PROBLEM: Where the line containing "U7: XOR (in" appears, end your copy; everything from the first line of the records below up to and including it must be reproduced exactly.

RECORDED DATA:
====
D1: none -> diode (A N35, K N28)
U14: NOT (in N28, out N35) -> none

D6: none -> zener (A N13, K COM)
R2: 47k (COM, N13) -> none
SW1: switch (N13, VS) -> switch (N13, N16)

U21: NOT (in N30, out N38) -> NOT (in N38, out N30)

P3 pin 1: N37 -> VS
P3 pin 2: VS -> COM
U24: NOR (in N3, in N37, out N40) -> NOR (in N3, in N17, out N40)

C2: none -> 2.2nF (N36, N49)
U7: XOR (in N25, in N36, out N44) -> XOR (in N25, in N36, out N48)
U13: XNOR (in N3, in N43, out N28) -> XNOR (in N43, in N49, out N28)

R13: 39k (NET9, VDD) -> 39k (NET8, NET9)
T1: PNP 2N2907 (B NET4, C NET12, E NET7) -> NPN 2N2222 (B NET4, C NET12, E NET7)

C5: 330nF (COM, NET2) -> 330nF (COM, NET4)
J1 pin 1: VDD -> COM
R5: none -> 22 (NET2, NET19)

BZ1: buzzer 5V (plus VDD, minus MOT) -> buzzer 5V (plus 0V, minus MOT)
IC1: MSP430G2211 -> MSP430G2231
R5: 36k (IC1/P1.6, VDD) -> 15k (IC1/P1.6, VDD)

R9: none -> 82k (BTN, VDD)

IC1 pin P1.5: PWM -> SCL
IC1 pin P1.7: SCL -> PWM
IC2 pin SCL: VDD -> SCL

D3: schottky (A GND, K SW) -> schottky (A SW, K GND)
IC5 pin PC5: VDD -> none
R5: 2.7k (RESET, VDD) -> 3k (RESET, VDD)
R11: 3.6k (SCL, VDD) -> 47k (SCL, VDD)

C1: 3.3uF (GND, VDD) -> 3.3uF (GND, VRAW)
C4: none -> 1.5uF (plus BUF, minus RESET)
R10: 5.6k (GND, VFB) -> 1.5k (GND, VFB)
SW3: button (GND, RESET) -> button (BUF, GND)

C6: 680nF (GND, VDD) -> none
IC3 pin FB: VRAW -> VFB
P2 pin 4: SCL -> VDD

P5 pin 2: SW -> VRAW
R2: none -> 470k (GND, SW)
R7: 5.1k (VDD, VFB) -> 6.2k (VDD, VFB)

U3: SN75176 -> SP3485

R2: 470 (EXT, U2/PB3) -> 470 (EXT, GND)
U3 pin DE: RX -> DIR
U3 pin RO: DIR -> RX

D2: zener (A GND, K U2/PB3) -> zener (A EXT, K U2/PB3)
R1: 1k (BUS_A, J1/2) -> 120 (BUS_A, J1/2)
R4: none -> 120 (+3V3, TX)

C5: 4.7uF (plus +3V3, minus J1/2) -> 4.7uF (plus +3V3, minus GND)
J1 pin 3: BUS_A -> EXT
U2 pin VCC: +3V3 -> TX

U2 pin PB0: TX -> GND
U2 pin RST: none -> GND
====
OUTPUT BELOW:
D1: none -> diode (A N35, K N28)
U14: NOT (in N28, out N35) -> none

D6: none -> zener (A N13, K COM)
R2: 47k (COM, N13) -> none
SW1: switch (N13, VS) -> switch (N13, N16)

U21: NOT (in N30, out N38) -> NOT (in N38, out N30)

P3 pin 1: N37 -> VS
P3 pin 2: VS -> COM
U24: NOR (in N3, in N37, out N40) -> NOR (in N3, in N17, out N40)

C2: none -> 2.2nF (N36, N49)
U7: XOR (in N25, in N36, out N44) -> XOR (in N25, in N36, out N48)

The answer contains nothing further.